▸ **WORK TO BE COMPLETED**:
Return all of the following entries as written, but without the images.

START RECORDS SUPPLIED

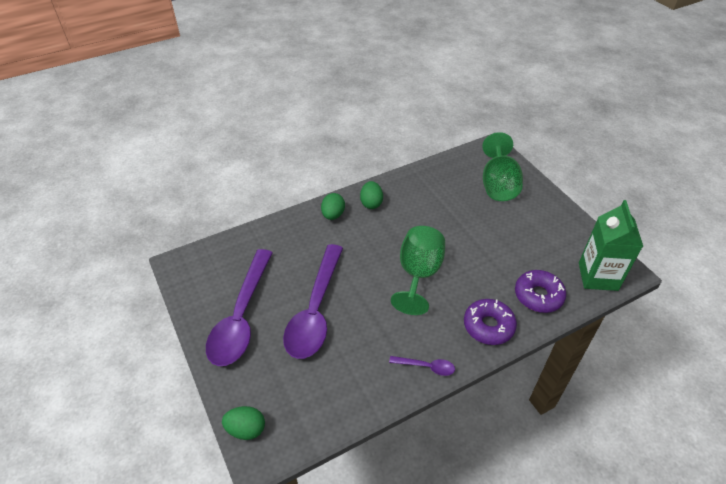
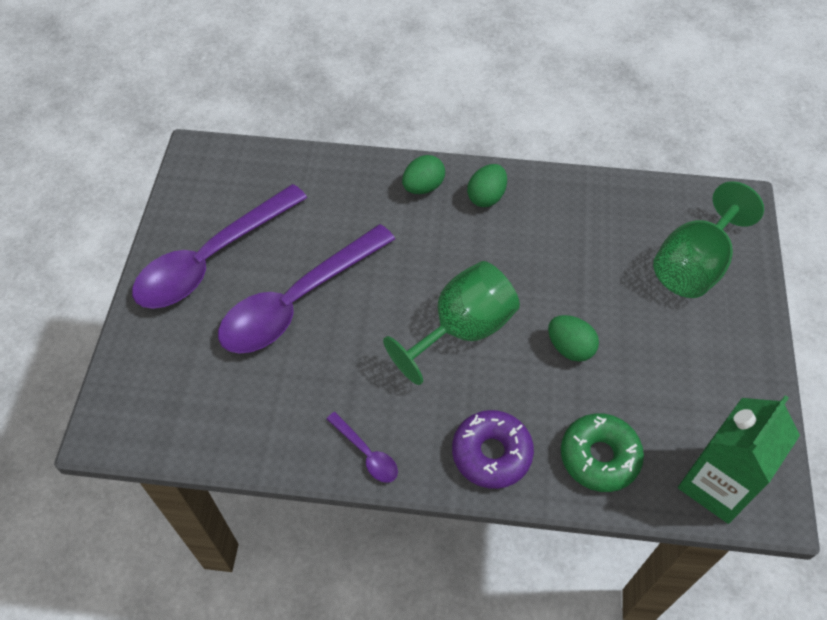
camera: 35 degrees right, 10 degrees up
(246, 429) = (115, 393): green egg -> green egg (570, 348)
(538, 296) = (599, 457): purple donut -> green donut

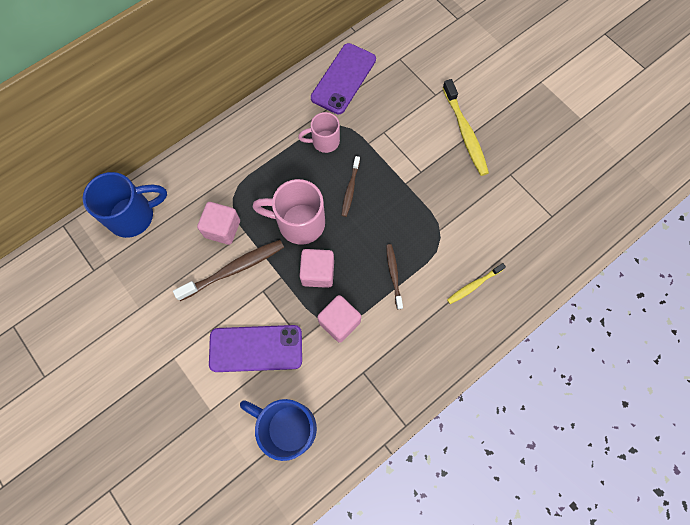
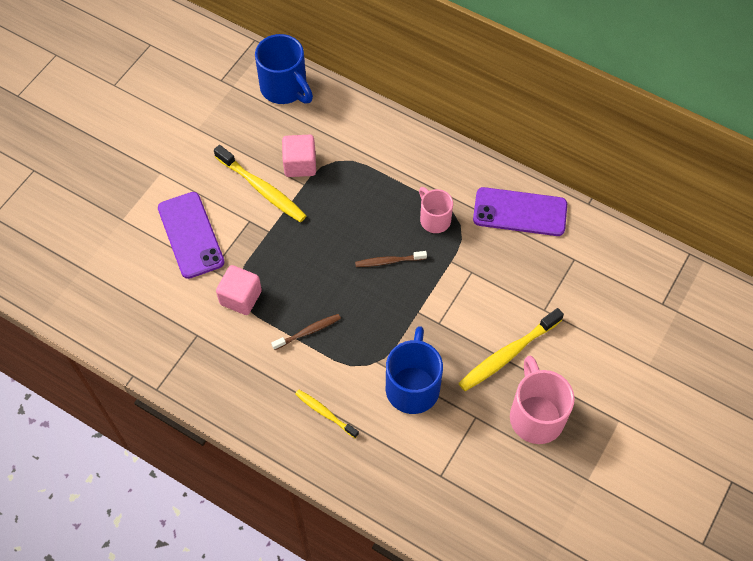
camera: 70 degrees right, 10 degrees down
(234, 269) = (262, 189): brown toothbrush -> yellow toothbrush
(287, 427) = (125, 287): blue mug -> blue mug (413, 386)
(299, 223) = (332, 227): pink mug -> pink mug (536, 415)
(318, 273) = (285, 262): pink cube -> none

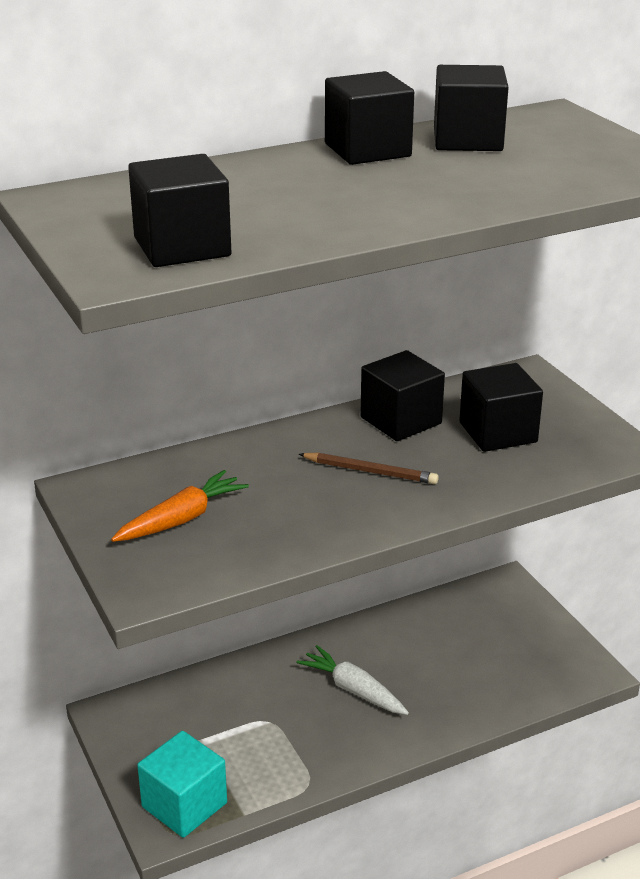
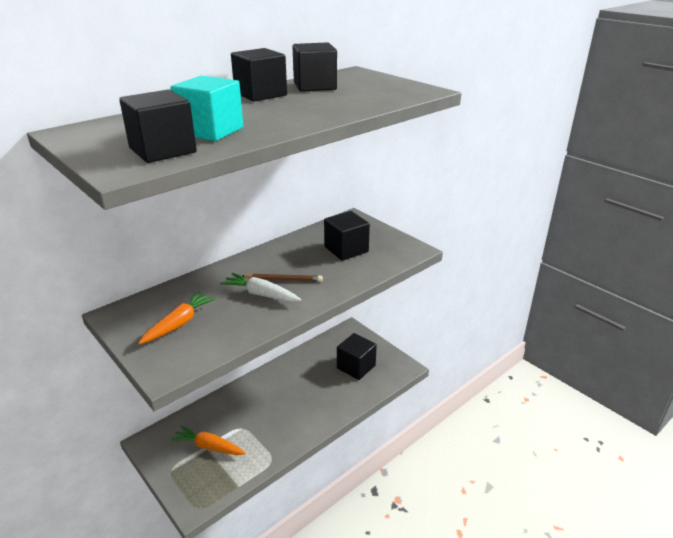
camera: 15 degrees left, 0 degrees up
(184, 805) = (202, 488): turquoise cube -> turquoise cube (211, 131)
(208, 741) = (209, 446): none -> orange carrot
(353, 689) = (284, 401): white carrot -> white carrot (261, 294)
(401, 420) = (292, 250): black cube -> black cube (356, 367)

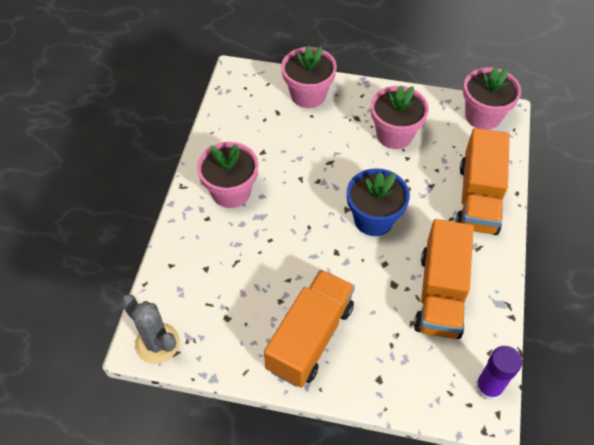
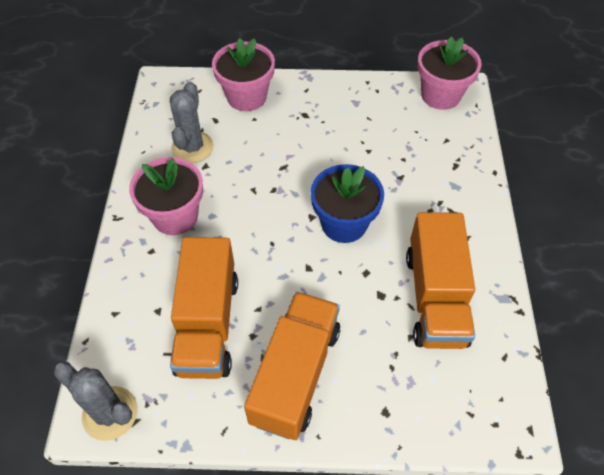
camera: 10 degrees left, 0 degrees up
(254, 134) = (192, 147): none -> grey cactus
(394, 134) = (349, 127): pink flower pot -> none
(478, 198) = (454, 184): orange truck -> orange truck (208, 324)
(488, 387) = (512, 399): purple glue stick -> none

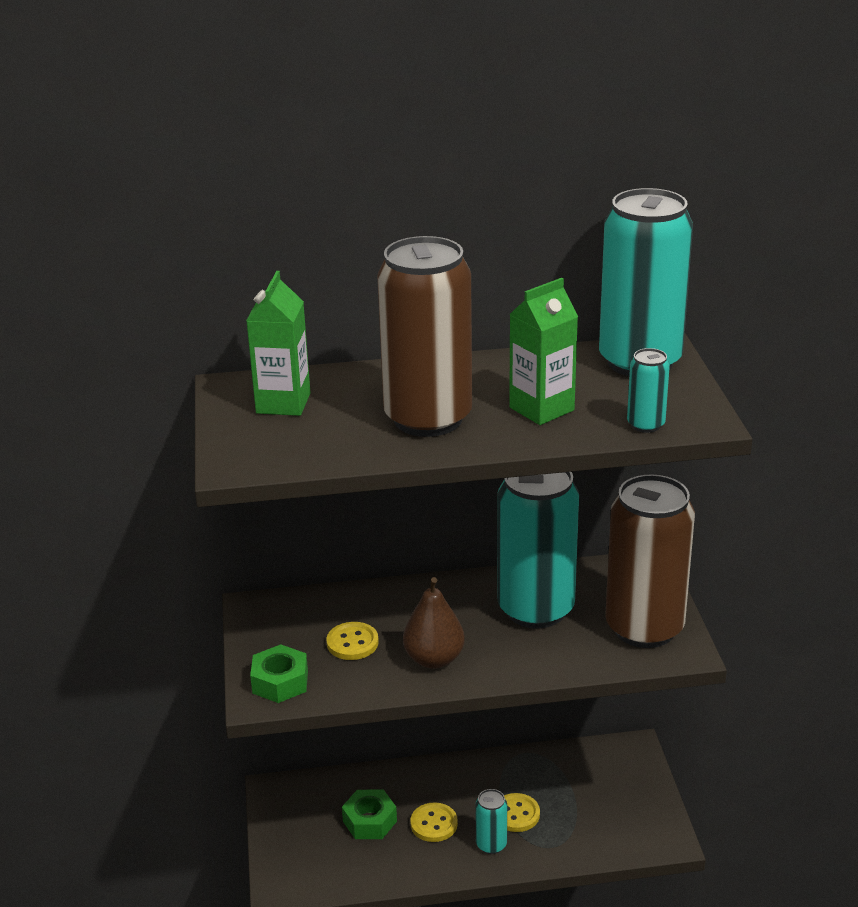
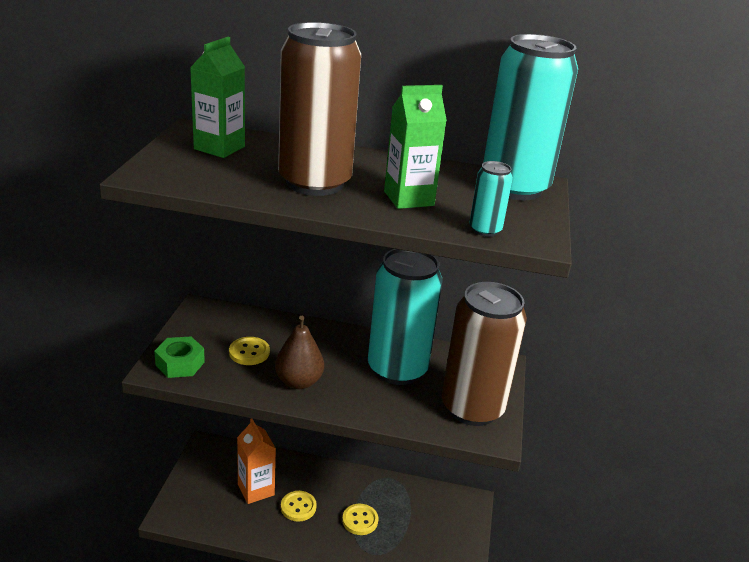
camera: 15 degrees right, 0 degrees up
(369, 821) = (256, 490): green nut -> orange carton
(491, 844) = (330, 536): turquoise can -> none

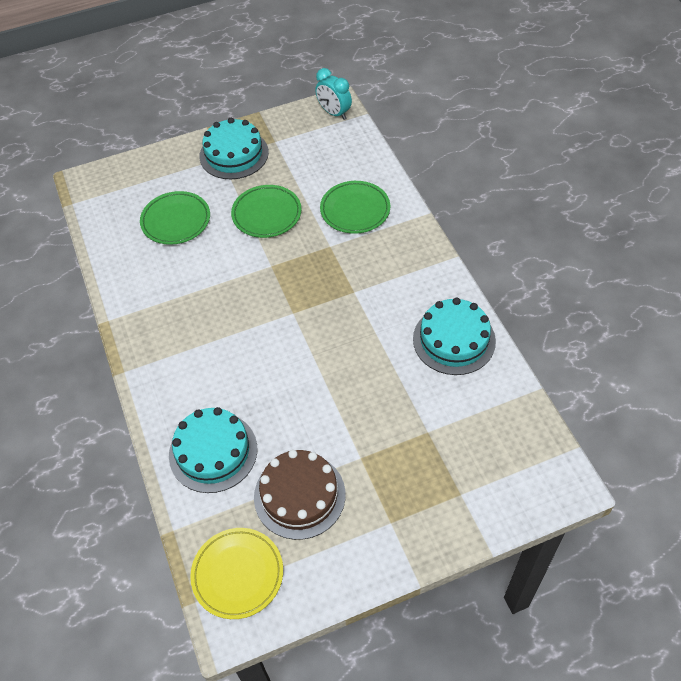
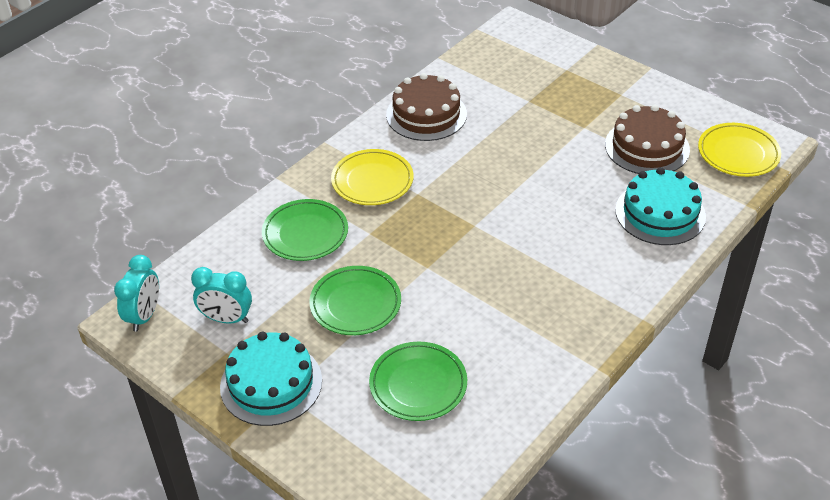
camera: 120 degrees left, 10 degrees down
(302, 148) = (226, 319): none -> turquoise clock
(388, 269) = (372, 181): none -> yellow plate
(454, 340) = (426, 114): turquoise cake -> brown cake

END RECORDS SUPPLIED

▸ **RESULT OF THE TASK**:
camera: 35 degrees right, 10 degrees up
(246, 429) = (115, 393): green egg -> green egg (570, 348)
(538, 296) = (599, 457): purple donut -> green donut

camera: 70 degrees right, 10 degrees down
(234, 269) = (262, 189): brown toothbrush -> yellow toothbrush
(287, 427) = (125, 287): blue mug -> blue mug (413, 386)
(299, 223) = (332, 227): pink mug -> pink mug (536, 415)
(318, 273) = (285, 262): pink cube -> none

camera: 15 degrees left, 0 degrees up
(184, 805) = (202, 488): turquoise cube -> turquoise cube (211, 131)
(208, 741) = (209, 446): none -> orange carrot
(353, 689) = (284, 401): white carrot -> white carrot (261, 294)
(401, 420) = (292, 250): black cube -> black cube (356, 367)

camera: 10 degrees left, 0 degrees up
(254, 134) = (192, 147): none -> grey cactus
(394, 134) = (349, 127): pink flower pot -> none
(478, 198) = (454, 184): orange truck -> orange truck (208, 324)
(488, 387) = (512, 399): purple glue stick -> none

camera: 15 degrees right, 0 degrees up
(369, 821) = (256, 490): green nut -> orange carton
(491, 844) = (330, 536): turquoise can -> none

camera: 120 degrees left, 10 degrees down
(302, 148) = (226, 319): none -> turquoise clock
(388, 269) = (372, 181): none -> yellow plate
(454, 340) = (426, 114): turquoise cake -> brown cake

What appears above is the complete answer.